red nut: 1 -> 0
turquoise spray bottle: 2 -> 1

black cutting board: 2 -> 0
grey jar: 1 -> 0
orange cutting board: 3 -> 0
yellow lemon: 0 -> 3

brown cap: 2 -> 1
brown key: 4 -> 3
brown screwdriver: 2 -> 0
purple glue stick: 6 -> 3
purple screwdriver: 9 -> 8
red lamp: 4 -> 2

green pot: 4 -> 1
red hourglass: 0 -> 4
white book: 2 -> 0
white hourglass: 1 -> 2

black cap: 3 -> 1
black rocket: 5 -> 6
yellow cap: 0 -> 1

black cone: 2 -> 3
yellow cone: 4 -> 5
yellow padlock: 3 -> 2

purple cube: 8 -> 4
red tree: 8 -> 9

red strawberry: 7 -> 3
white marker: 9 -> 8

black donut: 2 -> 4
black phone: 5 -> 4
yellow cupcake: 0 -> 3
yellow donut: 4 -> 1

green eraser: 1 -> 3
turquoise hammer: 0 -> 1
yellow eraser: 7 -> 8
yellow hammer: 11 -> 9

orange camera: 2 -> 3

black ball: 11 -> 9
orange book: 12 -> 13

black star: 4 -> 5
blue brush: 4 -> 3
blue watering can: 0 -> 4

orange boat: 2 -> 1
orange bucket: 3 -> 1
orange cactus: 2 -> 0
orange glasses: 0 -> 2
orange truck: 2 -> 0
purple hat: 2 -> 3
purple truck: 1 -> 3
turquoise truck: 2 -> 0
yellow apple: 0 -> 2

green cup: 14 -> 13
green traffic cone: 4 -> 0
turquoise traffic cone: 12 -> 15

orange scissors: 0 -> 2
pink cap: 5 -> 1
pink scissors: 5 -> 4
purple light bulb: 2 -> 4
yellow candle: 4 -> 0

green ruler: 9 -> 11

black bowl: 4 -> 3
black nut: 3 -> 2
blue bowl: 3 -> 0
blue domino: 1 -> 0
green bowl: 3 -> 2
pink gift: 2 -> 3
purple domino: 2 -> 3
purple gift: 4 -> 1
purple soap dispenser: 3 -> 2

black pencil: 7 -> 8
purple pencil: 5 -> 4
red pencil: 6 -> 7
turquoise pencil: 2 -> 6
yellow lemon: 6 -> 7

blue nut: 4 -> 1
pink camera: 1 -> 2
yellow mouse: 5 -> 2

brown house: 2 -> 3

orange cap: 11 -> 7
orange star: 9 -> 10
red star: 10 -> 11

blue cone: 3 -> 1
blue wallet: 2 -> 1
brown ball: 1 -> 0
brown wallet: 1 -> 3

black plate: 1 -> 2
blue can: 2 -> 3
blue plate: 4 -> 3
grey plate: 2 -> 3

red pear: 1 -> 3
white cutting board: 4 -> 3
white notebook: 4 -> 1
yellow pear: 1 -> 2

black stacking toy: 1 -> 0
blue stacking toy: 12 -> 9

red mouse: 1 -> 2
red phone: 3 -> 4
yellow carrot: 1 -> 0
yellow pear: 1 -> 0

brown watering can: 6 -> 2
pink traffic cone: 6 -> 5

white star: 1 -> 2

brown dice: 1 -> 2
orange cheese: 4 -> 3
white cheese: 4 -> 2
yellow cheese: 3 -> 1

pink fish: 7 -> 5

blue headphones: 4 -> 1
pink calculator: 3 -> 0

· · · · · · ·

- [Your objective] Go through the records above and set each one down exactly, please.

- [Task response]
red nut: 1 -> 0
turquoise spray bottle: 2 -> 1

black cutting board: 2 -> 0
grey jar: 1 -> 0
orange cutting board: 3 -> 0
yellow lemon: 0 -> 3

brown cap: 2 -> 1
brown key: 4 -> 3
brown screwdriver: 2 -> 0
purple glue stick: 6 -> 3
purple screwdriver: 9 -> 8
red lamp: 4 -> 2

green pot: 4 -> 1
red hourglass: 0 -> 4
white book: 2 -> 0
white hourglass: 1 -> 2

black cap: 3 -> 1
black rocket: 5 -> 6
yellow cap: 0 -> 1

black cone: 2 -> 3
yellow cone: 4 -> 5
yellow padlock: 3 -> 2

purple cube: 8 -> 4
red tree: 8 -> 9

red strawberry: 7 -> 3
white marker: 9 -> 8

black donut: 2 -> 4
black phone: 5 -> 4
yellow cupcake: 0 -> 3
yellow donut: 4 -> 1

green eraser: 1 -> 3
turquoise hammer: 0 -> 1
yellow eraser: 7 -> 8
yellow hammer: 11 -> 9

orange camera: 2 -> 3

black ball: 11 -> 9
orange book: 12 -> 13

black star: 4 -> 5
blue brush: 4 -> 3
blue watering can: 0 -> 4

orange boat: 2 -> 1
orange bucket: 3 -> 1
orange cactus: 2 -> 0
orange glasses: 0 -> 2
orange truck: 2 -> 0
purple hat: 2 -> 3
purple truck: 1 -> 3
turquoise truck: 2 -> 0
yellow apple: 0 -> 2

green cup: 14 -> 13
green traffic cone: 4 -> 0
turquoise traffic cone: 12 -> 15

orange scissors: 0 -> 2
pink cap: 5 -> 1
pink scissors: 5 -> 4
purple light bulb: 2 -> 4
yellow candle: 4 -> 0

green ruler: 9 -> 11

black bowl: 4 -> 3
black nut: 3 -> 2
blue bowl: 3 -> 0
blue domino: 1 -> 0
green bowl: 3 -> 2
pink gift: 2 -> 3
purple domino: 2 -> 3
purple gift: 4 -> 1
purple soap dispenser: 3 -> 2

black pencil: 7 -> 8
purple pencil: 5 -> 4
red pencil: 6 -> 7
turquoise pencil: 2 -> 6
yellow lemon: 6 -> 7

blue nut: 4 -> 1
pink camera: 1 -> 2
yellow mouse: 5 -> 2

brown house: 2 -> 3

orange cap: 11 -> 7
orange star: 9 -> 10
red star: 10 -> 11

blue cone: 3 -> 1
blue wallet: 2 -> 1
brown ball: 1 -> 0
brown wallet: 1 -> 3

black plate: 1 -> 2
blue can: 2 -> 3
blue plate: 4 -> 3
grey plate: 2 -> 3

red pear: 1 -> 3
white cutting board: 4 -> 3
white notebook: 4 -> 1
yellow pear: 1 -> 2

black stacking toy: 1 -> 0
blue stacking toy: 12 -> 9

red mouse: 1 -> 2
red phone: 3 -> 4
yellow carrot: 1 -> 0
yellow pear: 1 -> 0

brown watering can: 6 -> 2
pink traffic cone: 6 -> 5

white star: 1 -> 2

brown dice: 1 -> 2
orange cheese: 4 -> 3
white cheese: 4 -> 2
yellow cheese: 3 -> 1

pink fish: 7 -> 5

blue headphones: 4 -> 1
pink calculator: 3 -> 0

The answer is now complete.